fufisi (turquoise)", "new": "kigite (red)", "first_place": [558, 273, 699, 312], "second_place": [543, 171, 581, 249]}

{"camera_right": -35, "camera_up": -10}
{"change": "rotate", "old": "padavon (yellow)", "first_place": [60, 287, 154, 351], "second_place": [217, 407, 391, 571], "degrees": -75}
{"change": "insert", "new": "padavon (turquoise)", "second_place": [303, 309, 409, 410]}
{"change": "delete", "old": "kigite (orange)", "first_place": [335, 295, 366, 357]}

——

> Exercise
Which lines of the records above hold the word "padavon"? Copy each one out.

> Answer space
{"change": "rotate", "old": "padavon (yellow)", "first_place": [60, 287, 154, 351], "second_place": [217, 407, 391, 571], "degrees": -75}
{"change": "insert", "new": "padavon (turquoise)", "second_place": [303, 309, 409, 410]}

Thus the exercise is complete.